* _Provided data_:
__________________________________________________

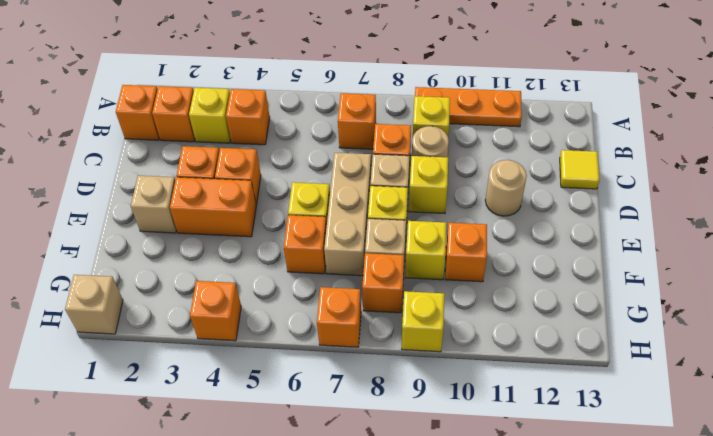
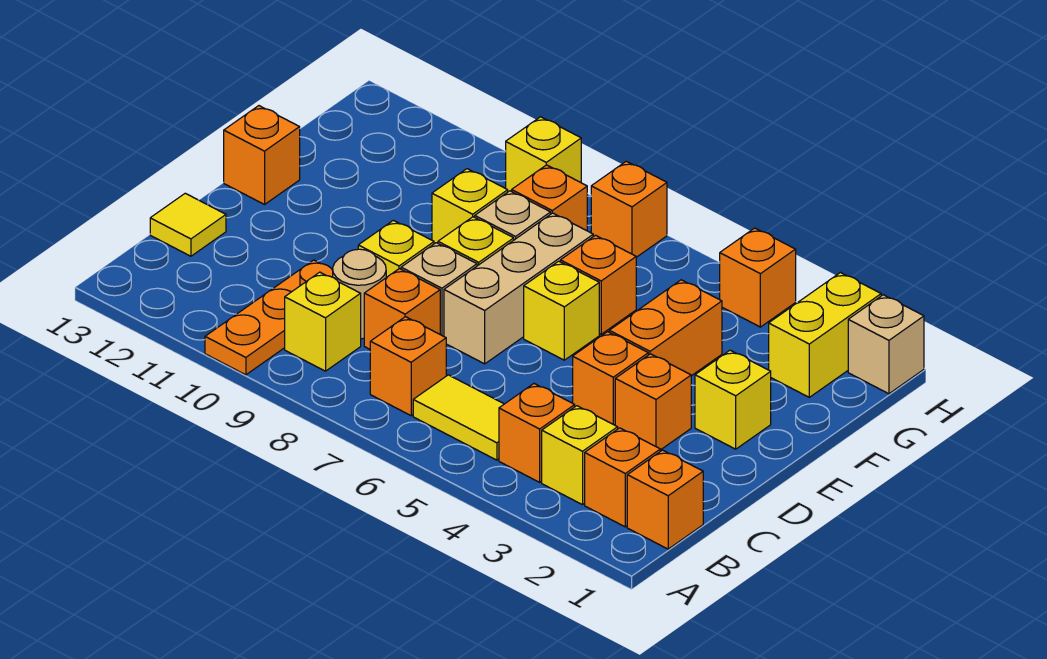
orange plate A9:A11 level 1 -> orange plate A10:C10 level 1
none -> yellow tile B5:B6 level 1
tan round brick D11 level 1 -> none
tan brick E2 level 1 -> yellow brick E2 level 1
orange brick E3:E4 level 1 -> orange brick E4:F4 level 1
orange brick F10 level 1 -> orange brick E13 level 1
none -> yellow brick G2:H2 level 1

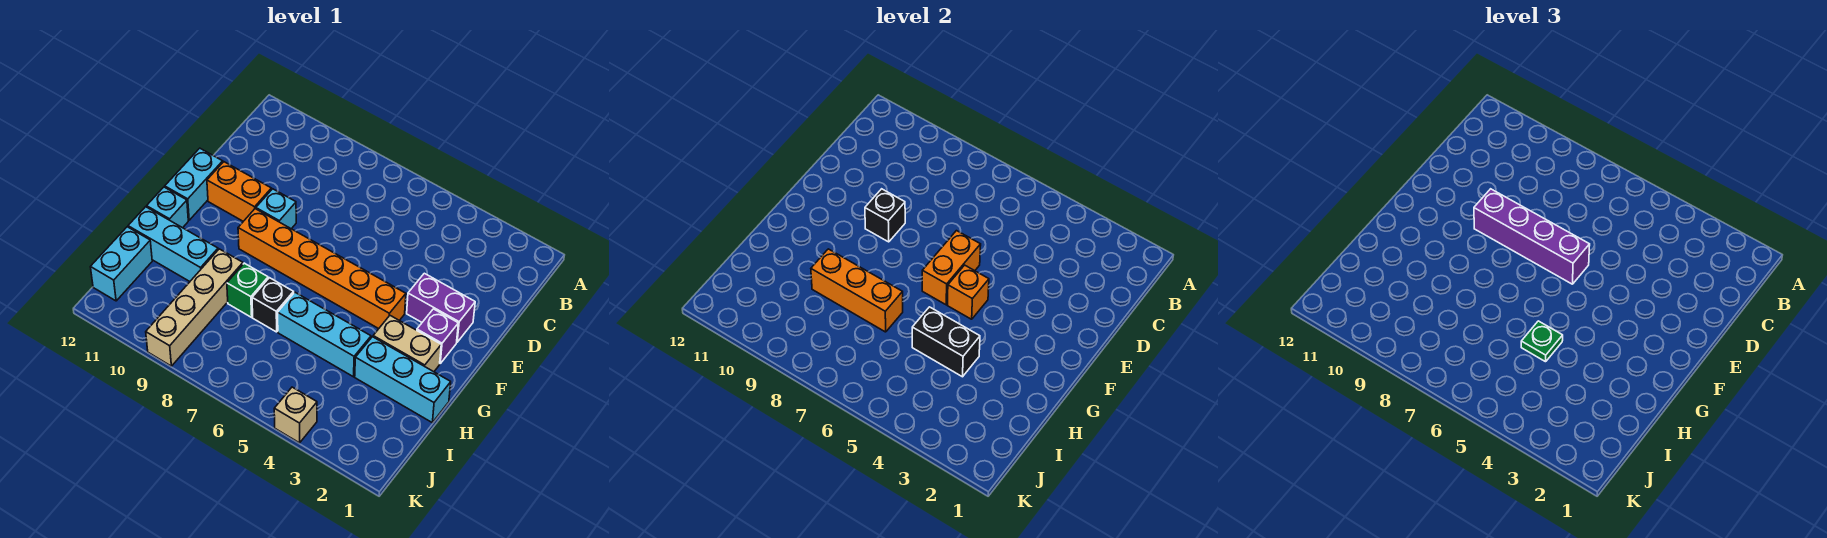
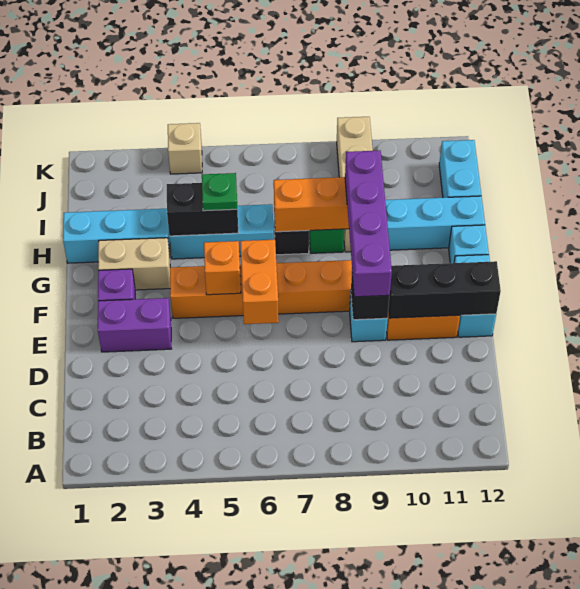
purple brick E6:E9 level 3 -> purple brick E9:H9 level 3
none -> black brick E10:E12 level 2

__________________________________________________

* _Task to complete_:
Please reproduce the lines exactly from the one containing "orange brick F10" through the last line of the data above, and keep the pictures out.

* _Exercise output_:
orange brick F10 level 1 -> orange brick E13 level 1
none -> yellow brick G2:H2 level 1

purple brick E6:E9 level 3 -> purple brick E9:H9 level 3
none -> black brick E10:E12 level 2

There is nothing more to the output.